**Your goal:** Your task is to repeat exactly the lines below between the line holding "U1 pin VSS: GND -> ISO_C" and the line holding "D2: none -> schottky (A VCC, K NET7)", inclusive, and only those.

**Exercise inputs:**
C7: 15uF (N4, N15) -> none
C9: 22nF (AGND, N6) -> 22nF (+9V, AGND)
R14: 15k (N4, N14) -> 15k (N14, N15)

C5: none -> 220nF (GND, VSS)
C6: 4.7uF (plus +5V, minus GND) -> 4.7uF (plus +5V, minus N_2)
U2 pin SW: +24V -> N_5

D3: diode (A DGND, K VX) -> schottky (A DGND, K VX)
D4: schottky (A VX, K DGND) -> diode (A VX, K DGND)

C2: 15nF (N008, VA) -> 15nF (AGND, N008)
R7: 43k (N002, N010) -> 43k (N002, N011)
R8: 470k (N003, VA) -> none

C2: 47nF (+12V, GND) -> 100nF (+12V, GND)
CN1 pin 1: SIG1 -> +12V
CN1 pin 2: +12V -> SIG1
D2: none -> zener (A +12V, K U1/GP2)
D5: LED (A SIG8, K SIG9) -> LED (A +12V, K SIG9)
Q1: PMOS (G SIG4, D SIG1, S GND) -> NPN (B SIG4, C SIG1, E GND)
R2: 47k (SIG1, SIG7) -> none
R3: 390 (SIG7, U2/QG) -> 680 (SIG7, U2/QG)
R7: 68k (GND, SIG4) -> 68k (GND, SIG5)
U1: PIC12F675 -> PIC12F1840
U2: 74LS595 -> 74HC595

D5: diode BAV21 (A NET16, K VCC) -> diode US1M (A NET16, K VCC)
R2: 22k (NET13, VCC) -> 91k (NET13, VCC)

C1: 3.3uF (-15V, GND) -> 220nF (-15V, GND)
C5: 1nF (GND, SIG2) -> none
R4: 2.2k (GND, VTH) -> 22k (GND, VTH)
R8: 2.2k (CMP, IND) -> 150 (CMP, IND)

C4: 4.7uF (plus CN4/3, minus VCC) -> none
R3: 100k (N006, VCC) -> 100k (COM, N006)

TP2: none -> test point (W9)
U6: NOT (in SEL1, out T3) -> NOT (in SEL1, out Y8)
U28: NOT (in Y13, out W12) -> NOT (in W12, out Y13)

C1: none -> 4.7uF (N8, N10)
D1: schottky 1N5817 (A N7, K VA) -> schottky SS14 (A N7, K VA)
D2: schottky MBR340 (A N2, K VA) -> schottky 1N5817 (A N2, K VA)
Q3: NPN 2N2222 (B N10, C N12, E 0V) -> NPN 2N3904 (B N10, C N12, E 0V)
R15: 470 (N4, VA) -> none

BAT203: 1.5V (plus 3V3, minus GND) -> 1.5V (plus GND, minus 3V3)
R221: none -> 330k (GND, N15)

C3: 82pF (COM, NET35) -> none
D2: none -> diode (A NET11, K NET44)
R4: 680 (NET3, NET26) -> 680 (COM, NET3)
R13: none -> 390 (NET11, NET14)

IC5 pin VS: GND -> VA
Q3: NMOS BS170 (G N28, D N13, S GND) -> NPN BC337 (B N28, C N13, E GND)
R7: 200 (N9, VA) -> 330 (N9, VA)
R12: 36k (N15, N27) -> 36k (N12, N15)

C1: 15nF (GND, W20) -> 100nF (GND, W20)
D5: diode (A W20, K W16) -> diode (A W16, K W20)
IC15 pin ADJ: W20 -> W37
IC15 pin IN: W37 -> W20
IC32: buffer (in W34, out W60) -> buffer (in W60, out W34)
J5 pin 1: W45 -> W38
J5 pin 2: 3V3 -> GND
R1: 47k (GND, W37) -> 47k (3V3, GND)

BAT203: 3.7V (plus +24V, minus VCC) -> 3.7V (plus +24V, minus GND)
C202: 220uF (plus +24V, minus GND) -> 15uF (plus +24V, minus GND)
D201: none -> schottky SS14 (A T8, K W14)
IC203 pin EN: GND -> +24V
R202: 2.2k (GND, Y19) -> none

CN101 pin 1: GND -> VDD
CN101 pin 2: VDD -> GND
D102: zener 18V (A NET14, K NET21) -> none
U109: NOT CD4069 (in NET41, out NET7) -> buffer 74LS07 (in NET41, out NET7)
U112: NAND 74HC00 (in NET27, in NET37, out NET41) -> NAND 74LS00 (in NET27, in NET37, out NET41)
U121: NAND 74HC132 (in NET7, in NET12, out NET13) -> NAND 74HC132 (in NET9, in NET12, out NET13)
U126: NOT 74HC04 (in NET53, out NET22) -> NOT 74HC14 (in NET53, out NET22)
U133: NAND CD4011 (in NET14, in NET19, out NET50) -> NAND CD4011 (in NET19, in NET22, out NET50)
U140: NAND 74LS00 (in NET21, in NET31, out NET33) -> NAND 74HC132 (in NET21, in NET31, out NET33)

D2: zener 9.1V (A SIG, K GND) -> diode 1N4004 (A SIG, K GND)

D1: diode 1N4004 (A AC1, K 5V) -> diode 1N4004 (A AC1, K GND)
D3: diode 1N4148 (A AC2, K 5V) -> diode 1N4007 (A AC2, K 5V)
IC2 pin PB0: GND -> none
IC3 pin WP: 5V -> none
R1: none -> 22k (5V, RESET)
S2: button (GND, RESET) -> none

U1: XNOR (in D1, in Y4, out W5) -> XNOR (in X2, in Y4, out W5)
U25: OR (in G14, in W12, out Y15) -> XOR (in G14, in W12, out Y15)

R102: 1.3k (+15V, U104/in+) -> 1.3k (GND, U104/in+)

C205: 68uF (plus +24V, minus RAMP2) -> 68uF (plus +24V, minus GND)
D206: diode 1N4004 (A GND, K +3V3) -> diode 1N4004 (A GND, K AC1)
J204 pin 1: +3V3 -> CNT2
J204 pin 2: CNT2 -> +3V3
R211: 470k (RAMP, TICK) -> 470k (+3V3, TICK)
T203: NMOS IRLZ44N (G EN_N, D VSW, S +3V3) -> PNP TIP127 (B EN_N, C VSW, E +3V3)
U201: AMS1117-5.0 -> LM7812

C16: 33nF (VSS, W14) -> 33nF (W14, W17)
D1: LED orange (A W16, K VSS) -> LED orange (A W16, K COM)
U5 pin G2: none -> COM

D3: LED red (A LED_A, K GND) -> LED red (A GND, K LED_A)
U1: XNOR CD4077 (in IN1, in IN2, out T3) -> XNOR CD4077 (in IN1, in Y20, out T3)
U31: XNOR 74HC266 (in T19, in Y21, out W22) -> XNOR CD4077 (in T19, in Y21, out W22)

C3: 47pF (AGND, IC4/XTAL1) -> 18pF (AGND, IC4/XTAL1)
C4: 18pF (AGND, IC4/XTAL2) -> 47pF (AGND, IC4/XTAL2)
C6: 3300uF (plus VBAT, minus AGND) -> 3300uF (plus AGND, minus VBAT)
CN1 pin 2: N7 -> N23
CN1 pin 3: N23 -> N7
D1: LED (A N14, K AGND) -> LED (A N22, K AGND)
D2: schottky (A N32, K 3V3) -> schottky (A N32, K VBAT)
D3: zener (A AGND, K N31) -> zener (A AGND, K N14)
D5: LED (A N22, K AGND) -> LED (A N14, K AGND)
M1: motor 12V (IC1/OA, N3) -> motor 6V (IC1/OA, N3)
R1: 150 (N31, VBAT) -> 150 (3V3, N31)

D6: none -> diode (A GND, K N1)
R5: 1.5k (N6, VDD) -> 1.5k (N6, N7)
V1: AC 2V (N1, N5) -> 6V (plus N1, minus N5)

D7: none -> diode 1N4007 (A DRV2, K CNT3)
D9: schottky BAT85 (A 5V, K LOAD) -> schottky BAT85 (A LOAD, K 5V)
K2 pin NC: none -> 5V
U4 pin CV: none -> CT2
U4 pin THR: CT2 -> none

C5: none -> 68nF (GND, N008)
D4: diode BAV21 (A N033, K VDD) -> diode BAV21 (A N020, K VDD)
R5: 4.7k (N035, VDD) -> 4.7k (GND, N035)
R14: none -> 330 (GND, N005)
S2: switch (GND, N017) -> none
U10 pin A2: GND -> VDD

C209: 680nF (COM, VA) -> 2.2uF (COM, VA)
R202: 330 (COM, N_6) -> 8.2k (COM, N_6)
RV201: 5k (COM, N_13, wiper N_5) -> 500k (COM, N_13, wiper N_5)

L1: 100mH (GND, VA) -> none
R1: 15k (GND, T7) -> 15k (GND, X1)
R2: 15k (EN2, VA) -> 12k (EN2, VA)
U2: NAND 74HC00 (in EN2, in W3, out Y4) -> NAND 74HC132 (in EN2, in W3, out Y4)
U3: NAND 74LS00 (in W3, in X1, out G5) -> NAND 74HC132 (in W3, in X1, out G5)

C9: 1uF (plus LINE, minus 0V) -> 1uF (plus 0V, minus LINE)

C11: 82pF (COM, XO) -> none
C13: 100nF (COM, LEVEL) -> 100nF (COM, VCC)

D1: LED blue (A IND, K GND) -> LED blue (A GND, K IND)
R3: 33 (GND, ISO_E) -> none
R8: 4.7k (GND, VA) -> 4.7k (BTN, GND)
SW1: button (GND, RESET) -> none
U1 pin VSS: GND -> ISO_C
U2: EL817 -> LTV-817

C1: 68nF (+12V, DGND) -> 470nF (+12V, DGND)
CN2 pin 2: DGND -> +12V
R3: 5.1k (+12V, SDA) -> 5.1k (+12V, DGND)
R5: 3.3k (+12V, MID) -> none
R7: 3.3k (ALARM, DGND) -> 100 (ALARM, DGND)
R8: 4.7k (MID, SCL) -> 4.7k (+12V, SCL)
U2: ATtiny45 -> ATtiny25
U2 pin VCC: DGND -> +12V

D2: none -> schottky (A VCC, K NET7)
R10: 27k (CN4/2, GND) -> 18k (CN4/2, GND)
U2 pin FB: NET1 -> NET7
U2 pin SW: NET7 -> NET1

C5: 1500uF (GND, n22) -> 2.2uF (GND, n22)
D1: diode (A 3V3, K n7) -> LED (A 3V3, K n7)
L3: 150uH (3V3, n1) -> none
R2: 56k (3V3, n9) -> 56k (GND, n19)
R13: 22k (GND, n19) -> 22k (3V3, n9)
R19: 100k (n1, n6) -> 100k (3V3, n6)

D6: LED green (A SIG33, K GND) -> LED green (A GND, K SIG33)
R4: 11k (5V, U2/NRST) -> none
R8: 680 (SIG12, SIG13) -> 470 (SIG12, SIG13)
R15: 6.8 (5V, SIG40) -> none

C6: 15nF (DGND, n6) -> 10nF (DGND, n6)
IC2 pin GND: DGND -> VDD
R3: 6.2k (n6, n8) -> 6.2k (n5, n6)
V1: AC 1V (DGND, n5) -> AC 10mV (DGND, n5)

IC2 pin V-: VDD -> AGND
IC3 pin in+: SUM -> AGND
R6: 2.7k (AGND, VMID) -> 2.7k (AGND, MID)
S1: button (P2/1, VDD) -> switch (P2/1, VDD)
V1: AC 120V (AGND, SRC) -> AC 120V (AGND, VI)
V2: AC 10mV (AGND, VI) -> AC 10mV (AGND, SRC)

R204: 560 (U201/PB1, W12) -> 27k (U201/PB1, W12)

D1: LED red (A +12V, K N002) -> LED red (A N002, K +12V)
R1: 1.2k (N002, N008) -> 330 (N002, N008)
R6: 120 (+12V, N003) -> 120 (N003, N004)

**Answer to this problem:**
U1 pin VSS: GND -> ISO_C
U2: EL817 -> LTV-817

C1: 68nF (+12V, DGND) -> 470nF (+12V, DGND)
CN2 pin 2: DGND -> +12V
R3: 5.1k (+12V, SDA) -> 5.1k (+12V, DGND)
R5: 3.3k (+12V, MID) -> none
R7: 3.3k (ALARM, DGND) -> 100 (ALARM, DGND)
R8: 4.7k (MID, SCL) -> 4.7k (+12V, SCL)
U2: ATtiny45 -> ATtiny25
U2 pin VCC: DGND -> +12V

D2: none -> schottky (A VCC, K NET7)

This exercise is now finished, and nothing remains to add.